◆ SOURCE MATERIAL:
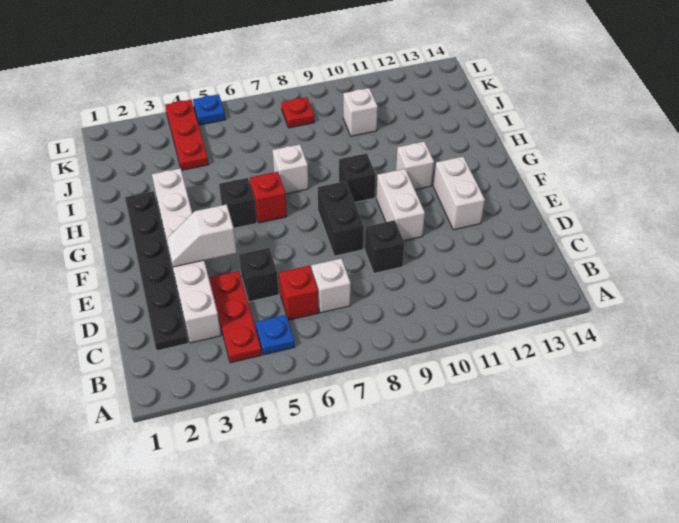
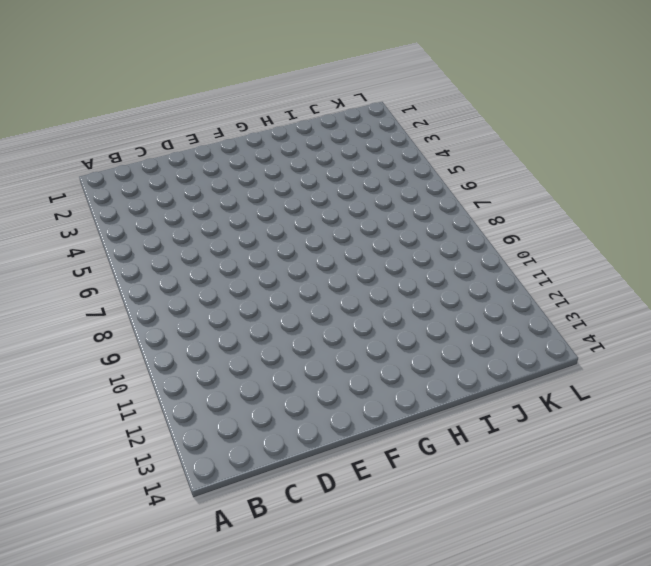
none -> red plate B4:D4 level 1
none -> blue plate B5 level 1
none -> black plate C2:H2 level 1

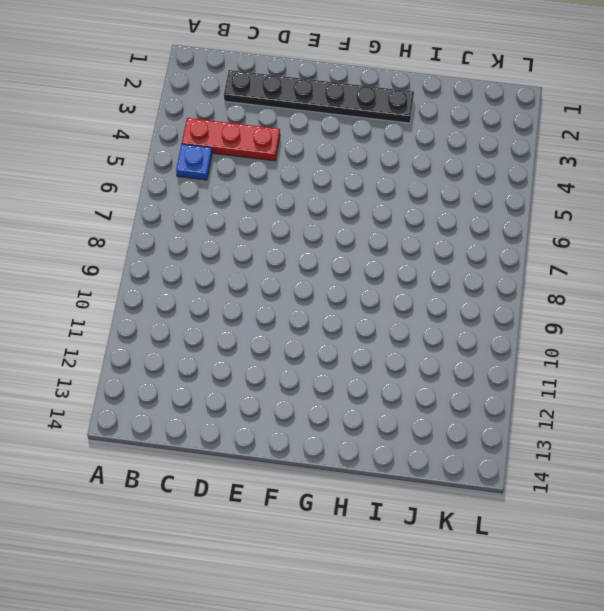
none -> white brick C3:H3 level 1
none -> red brick C6 level 1
none -> white brick C7 level 1

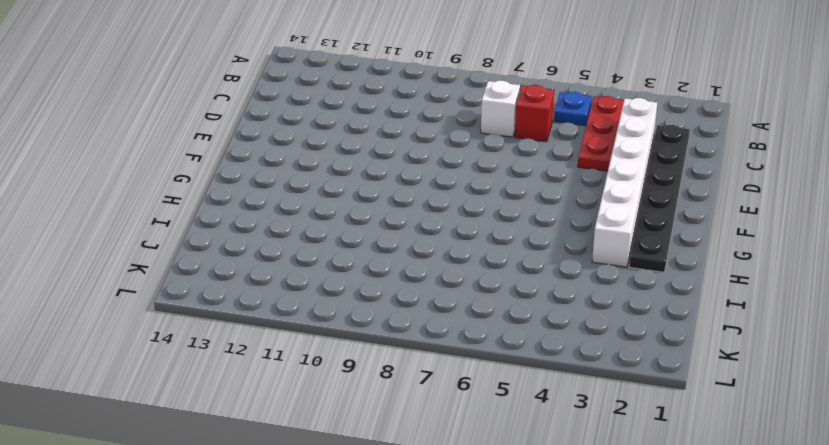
none -> black brick D5 level 1
none -> black brick D9 level 1
none -> black brick E8:F8 level 1

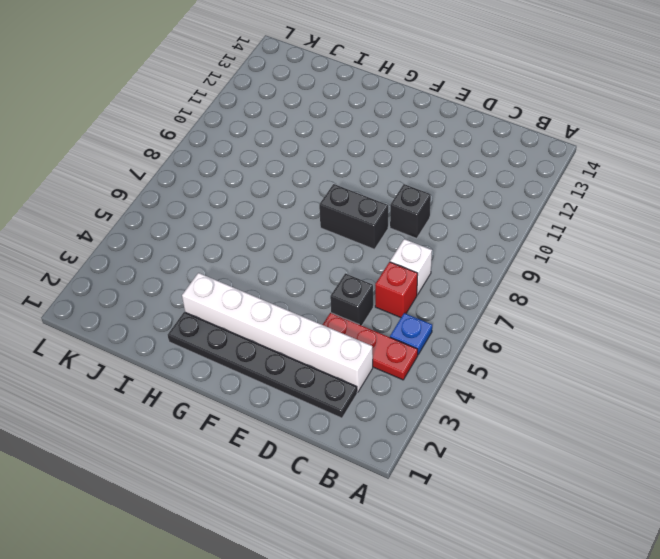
none -> white brick E10:F10 level 1
none -> white brick E12:F12 level 1
none -> black brick G5 level 1

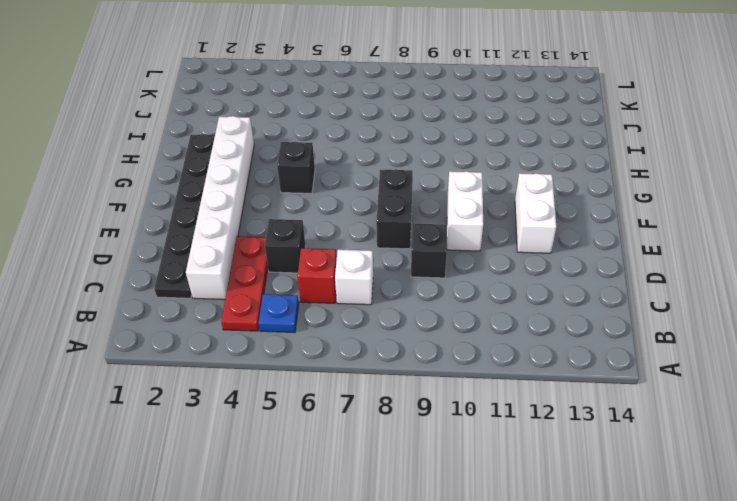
none -> red brick G6 level 1
none -> black brick G9 level 1
none -> white brick G11 level 1

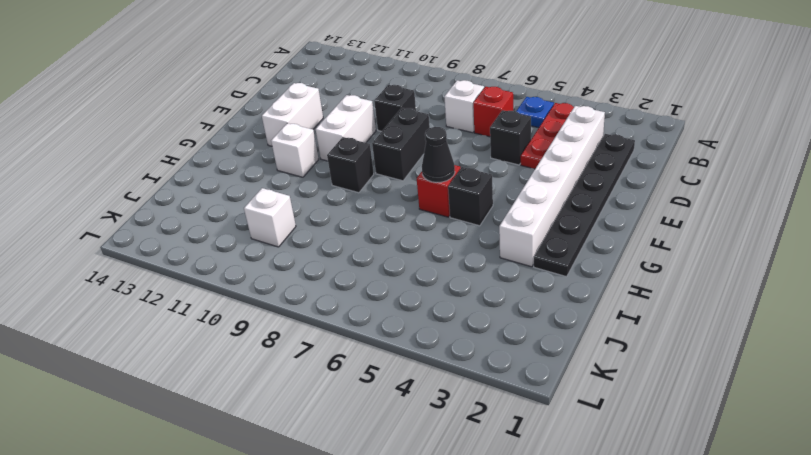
black cone G6 level 2 -> none
none -> white brick H7 level 1
none -> red plate J4:L4 level 1
none -> red plate K8 level 1

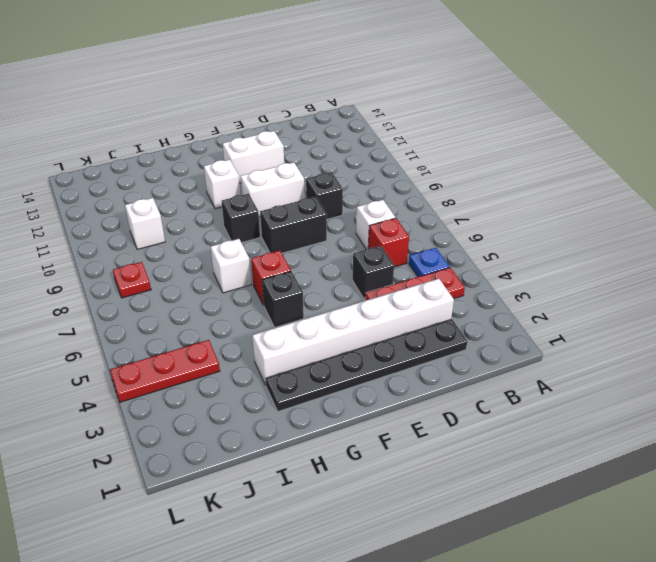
none -> blue plate L5 level 1
none -> white slope E3:E4 level 2 top 4

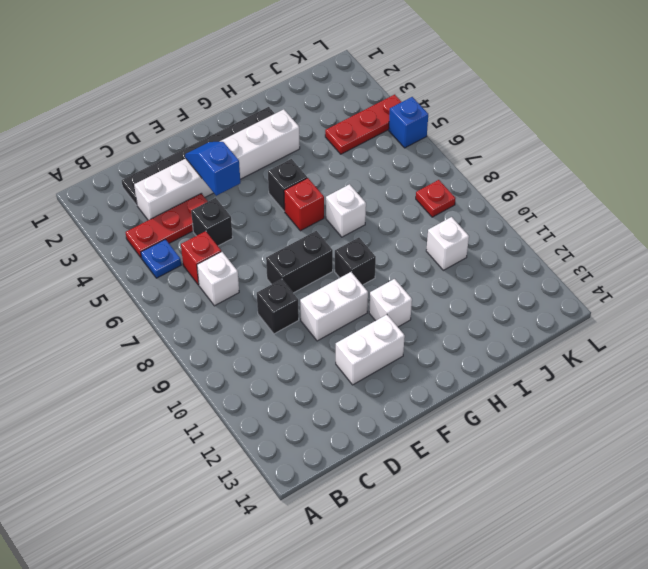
blue slope E3:E4 level 2 top 4 -> white slope E3:E4 level 2 top 4
blue brick L5 level 1 -> blue plate L5 level 1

◆ INSTRUCTIONS TO FOLLOW:
Look through the records for the word "plate". Every line that has it should be copied.

◆ SOLUTION:
none -> red plate B4:D4 level 1
none -> blue plate B5 level 1
none -> black plate C2:H2 level 1
none -> red plate J4:L4 level 1
none -> red plate K8 level 1
none -> blue plate L5 level 1
blue brick L5 level 1 -> blue plate L5 level 1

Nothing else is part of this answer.